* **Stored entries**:
----
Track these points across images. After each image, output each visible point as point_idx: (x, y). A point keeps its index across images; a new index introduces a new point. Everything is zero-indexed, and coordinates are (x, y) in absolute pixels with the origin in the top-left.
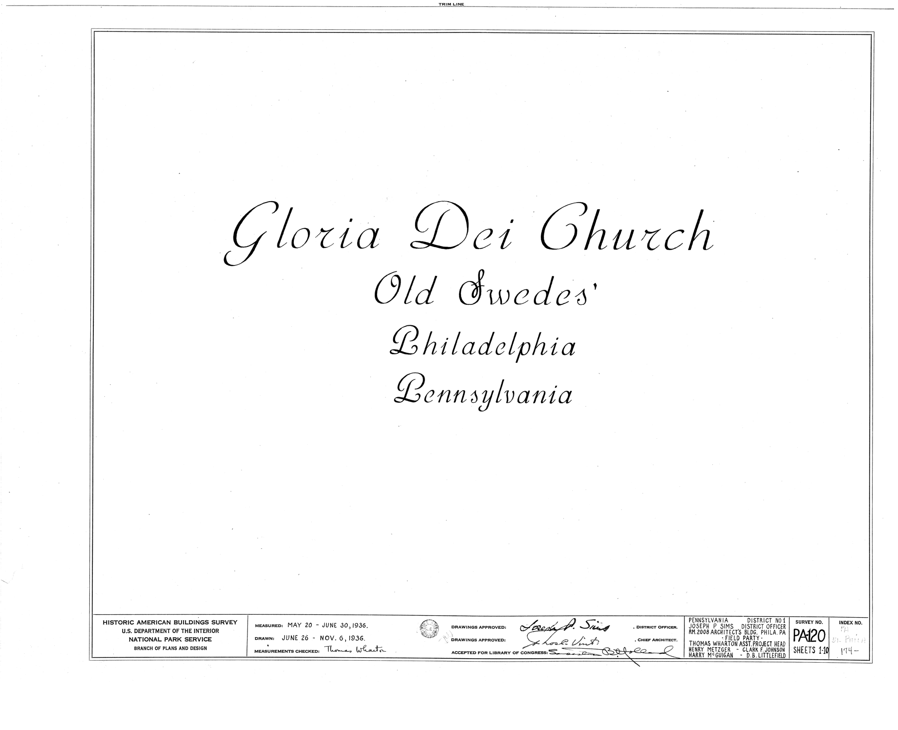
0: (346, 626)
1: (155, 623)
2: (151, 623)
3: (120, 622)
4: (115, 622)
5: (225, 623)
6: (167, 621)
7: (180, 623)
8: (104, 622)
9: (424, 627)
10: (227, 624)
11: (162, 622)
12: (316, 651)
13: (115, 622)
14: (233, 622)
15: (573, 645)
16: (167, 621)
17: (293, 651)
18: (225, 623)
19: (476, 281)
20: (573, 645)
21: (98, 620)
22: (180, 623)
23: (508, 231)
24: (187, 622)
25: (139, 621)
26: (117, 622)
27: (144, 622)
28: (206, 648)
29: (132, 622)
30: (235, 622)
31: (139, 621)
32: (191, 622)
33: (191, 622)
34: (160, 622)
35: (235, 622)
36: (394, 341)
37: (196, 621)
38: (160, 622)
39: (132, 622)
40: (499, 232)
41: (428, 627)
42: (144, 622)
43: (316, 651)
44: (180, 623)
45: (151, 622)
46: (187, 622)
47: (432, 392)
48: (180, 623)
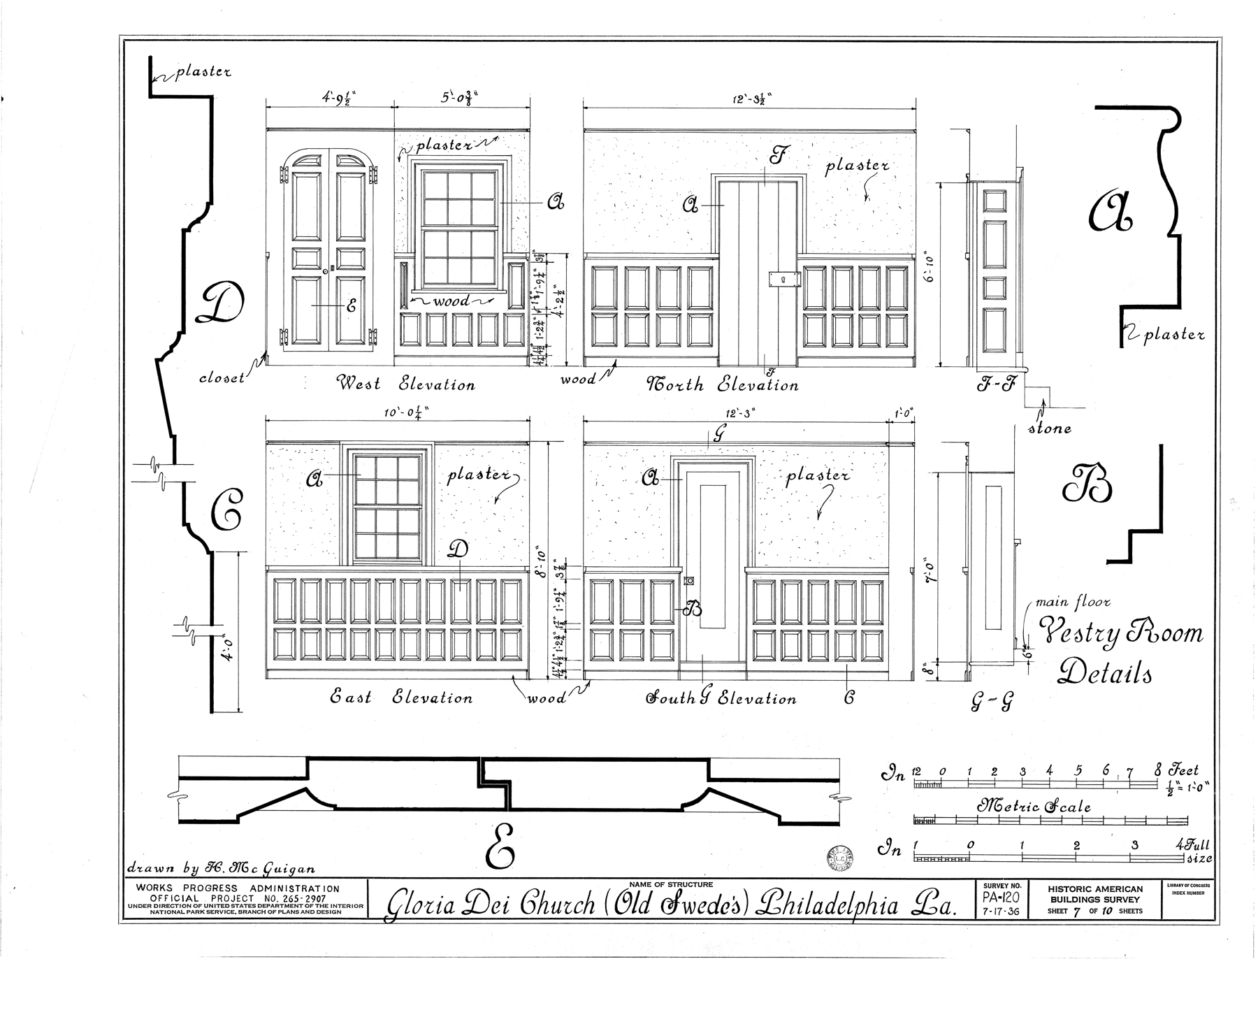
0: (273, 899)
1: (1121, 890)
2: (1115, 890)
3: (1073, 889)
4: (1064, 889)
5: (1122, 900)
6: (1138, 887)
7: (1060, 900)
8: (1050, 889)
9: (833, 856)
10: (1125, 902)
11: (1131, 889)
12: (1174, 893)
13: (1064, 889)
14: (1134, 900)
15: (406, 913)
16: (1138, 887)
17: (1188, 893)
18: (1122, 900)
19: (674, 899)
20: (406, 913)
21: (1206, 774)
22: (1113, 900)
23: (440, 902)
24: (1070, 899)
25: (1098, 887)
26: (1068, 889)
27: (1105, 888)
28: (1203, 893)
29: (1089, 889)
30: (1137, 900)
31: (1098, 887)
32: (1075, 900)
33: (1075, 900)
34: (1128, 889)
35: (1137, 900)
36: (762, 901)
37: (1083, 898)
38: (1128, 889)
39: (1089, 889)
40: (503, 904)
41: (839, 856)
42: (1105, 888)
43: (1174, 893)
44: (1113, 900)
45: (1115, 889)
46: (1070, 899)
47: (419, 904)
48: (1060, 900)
----
* **Given task**: Please copy all of the material above word for word, leaving the pictures out.

* **Result for this exercise**:
Track these points across images. After each image, output each visible point as point_idx: (x, y). A point keeps its index across images; a new index introduces a new point. Everything is zero-indexed, and coordinates are (x, y) in absolute pixels with the origin in the top-left.
0: (346, 626)
1: (155, 623)
2: (151, 623)
3: (120, 622)
4: (115, 622)
5: (225, 623)
6: (167, 621)
7: (180, 623)
8: (104, 622)
9: (424, 627)
10: (227, 624)
11: (162, 622)
12: (316, 651)
13: (115, 622)
14: (233, 622)
15: (573, 645)
16: (167, 621)
17: (293, 651)
18: (225, 623)
19: (476, 281)
20: (573, 645)
21: (98, 620)
22: (180, 623)
23: (508, 231)
24: (187, 622)
25: (139, 621)
26: (117, 622)
27: (144, 622)
28: (206, 648)
29: (132, 622)
30: (235, 622)
31: (139, 621)
32: (191, 622)
33: (191, 622)
34: (160, 622)
35: (235, 622)
36: (394, 341)
37: (196, 621)
38: (160, 622)
39: (132, 622)
40: (499, 232)
41: (428, 627)
42: (144, 622)
43: (316, 651)
44: (180, 623)
45: (151, 622)
46: (187, 622)
47: (432, 392)
48: (180, 623)
0: (273, 899)
1: (1121, 890)
2: (1115, 890)
3: (1073, 889)
4: (1064, 889)
5: (1122, 900)
6: (1138, 887)
7: (1060, 900)
8: (1050, 889)
9: (833, 856)
10: (1125, 902)
11: (1131, 889)
12: (1174, 893)
13: (1064, 889)
14: (1134, 900)
15: (406, 913)
16: (1138, 887)
17: (1188, 893)
18: (1122, 900)
19: (674, 899)
20: (406, 913)
21: (1206, 774)
22: (1113, 900)
23: (440, 902)
24: (1070, 899)
25: (1098, 887)
26: (1068, 889)
27: (1105, 888)
28: (1203, 893)
29: (1089, 889)
30: (1137, 900)
31: (1098, 887)
32: (1075, 900)
33: (1075, 900)
34: (1128, 889)
35: (1137, 900)
36: (762, 901)
37: (1083, 898)
38: (1128, 889)
39: (1089, 889)
40: (503, 904)
41: (839, 856)
42: (1105, 888)
43: (1174, 893)
44: (1113, 900)
45: (1115, 889)
46: (1070, 899)
47: (419, 904)
48: (1060, 900)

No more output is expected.